■ Exercise objective
The response must consist of the lines from the one holding "none -> lime plate F7:G7 level 1" through the final line of the entries, given again exactly and without any pictures.
════════════════════
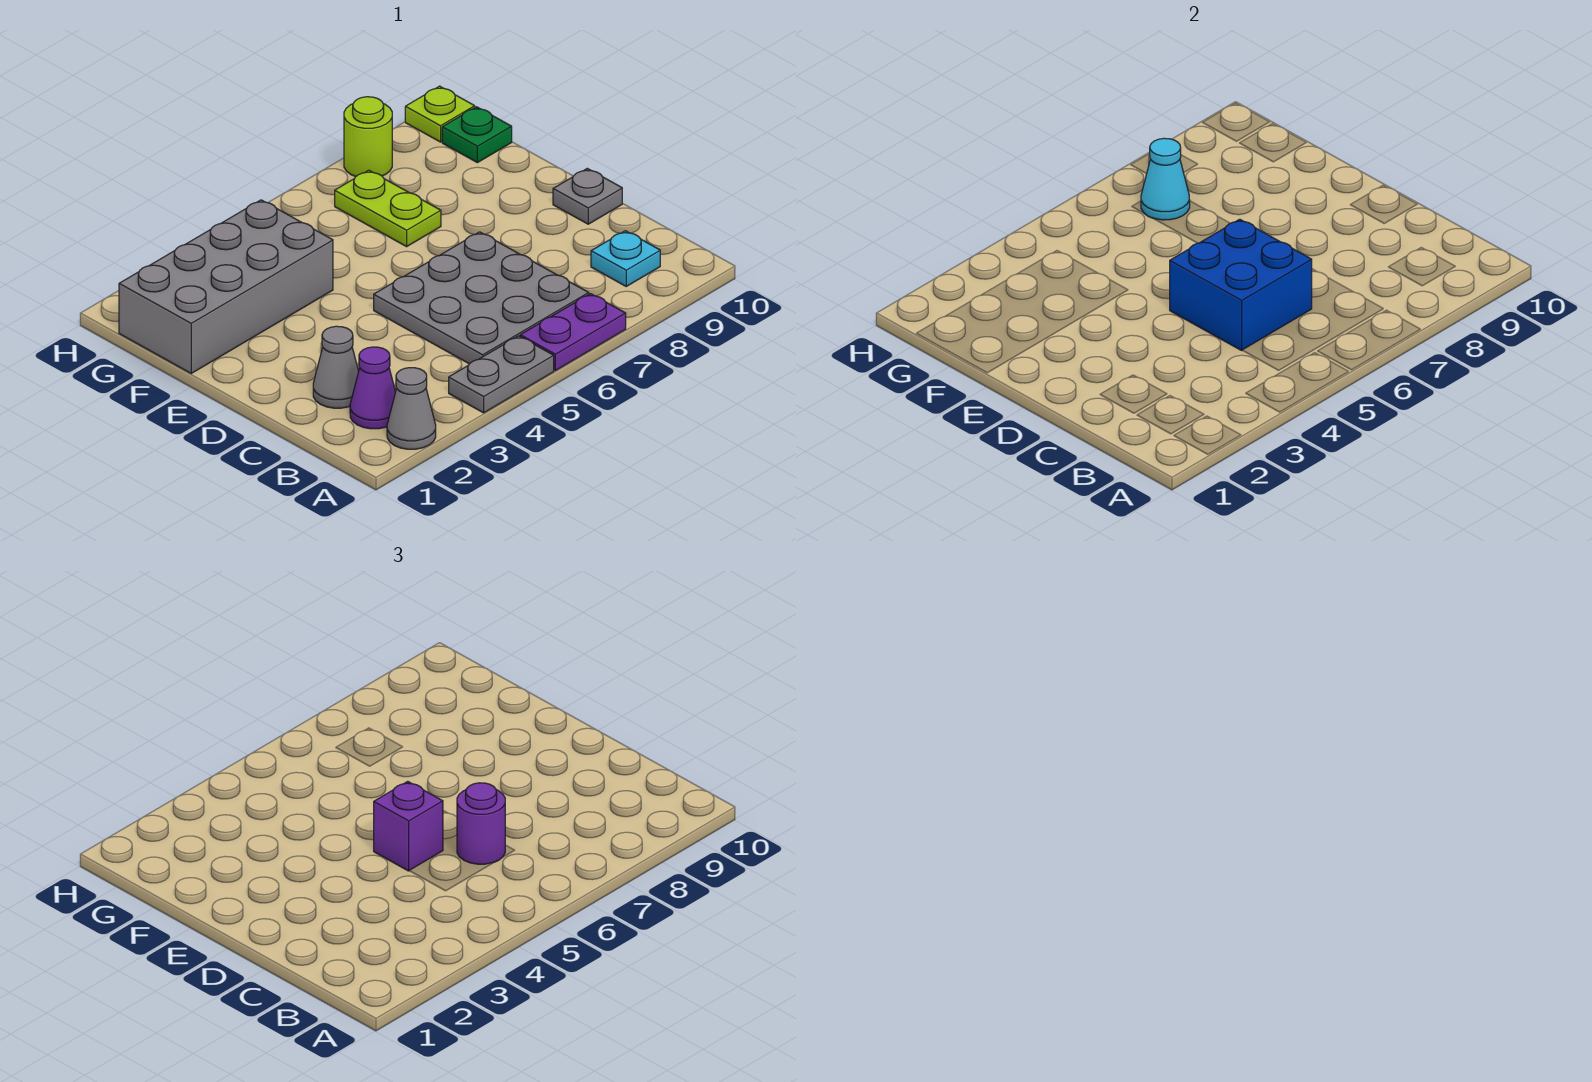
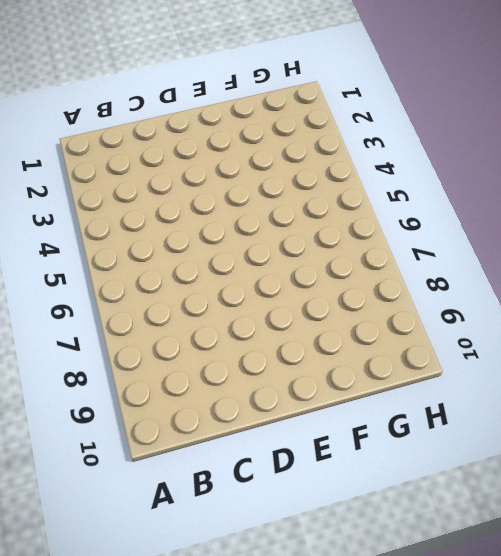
none -> grey cone A2 level 1
none -> grey plate A4:A5 level 1
none -> purple plate A6:A7 level 1

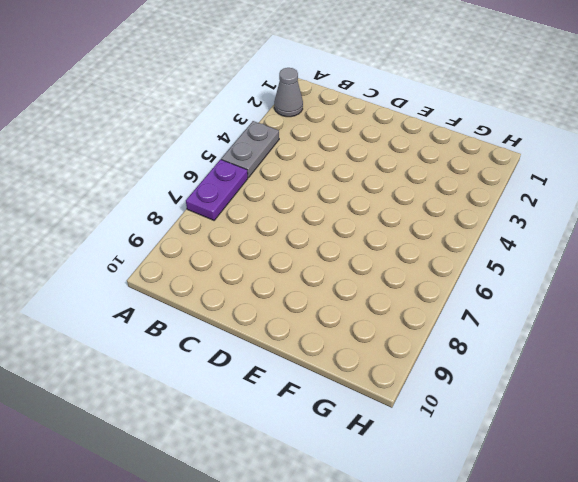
none -> purple cone B2 level 1
none -> grey plate B5:D7 level 1
none -> cyan plate B9 level 1

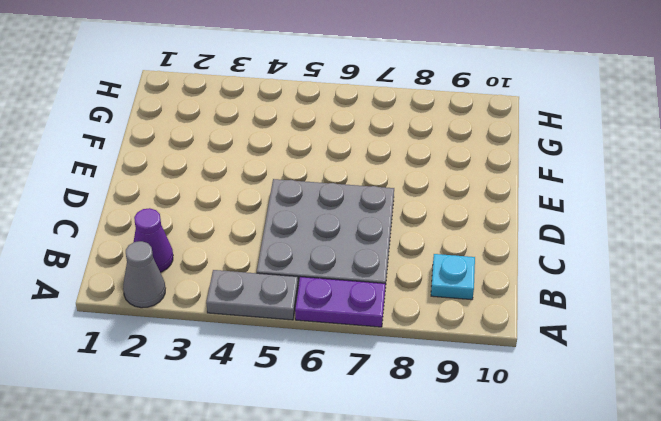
none -> grey cone C2 level 1
none -> grey plate D10 level 1
none -> grey brick F1:G4 level 1

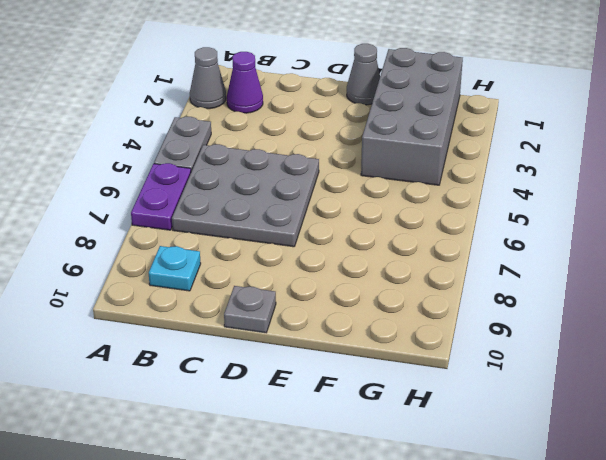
grey cone E1 level 1 -> grey cone C2 level 1
none -> lime plate F7:G7 level 1
none -> green plate G10 level 1
none -> lime round brick H8 level 1

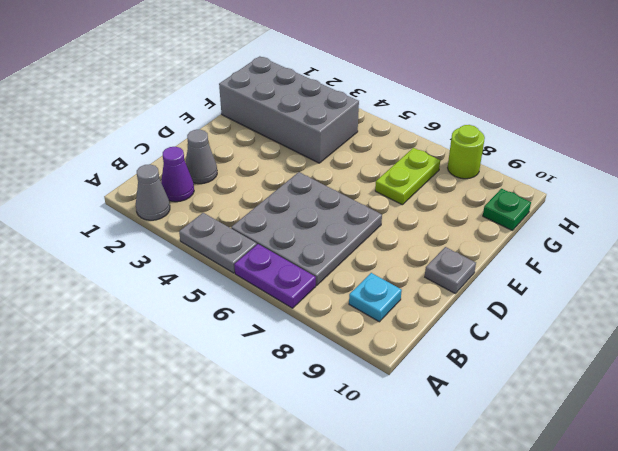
none -> lime plate H10 level 1
none -> blue brick C5:D6 level 2
none -> cyan cone G7 level 2

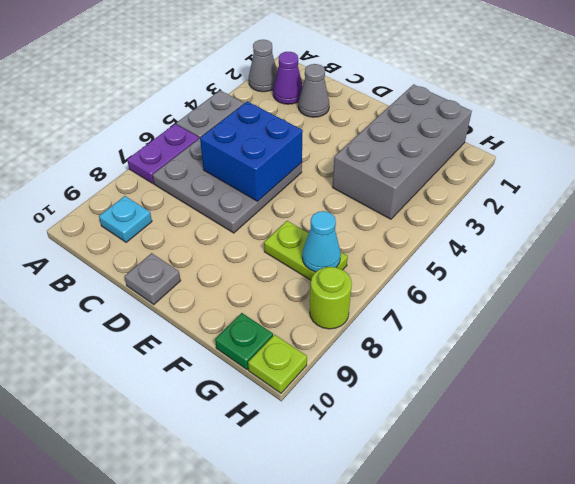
none -> purple round brick C6 level 3
none -> purple brick D5 level 3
════════════════════
■ Answer box
none -> lime plate F7:G7 level 1
none -> green plate G10 level 1
none -> lime round brick H8 level 1

none -> lime plate H10 level 1
none -> blue brick C5:D6 level 2
none -> cyan cone G7 level 2

none -> purple round brick C6 level 3
none -> purple brick D5 level 3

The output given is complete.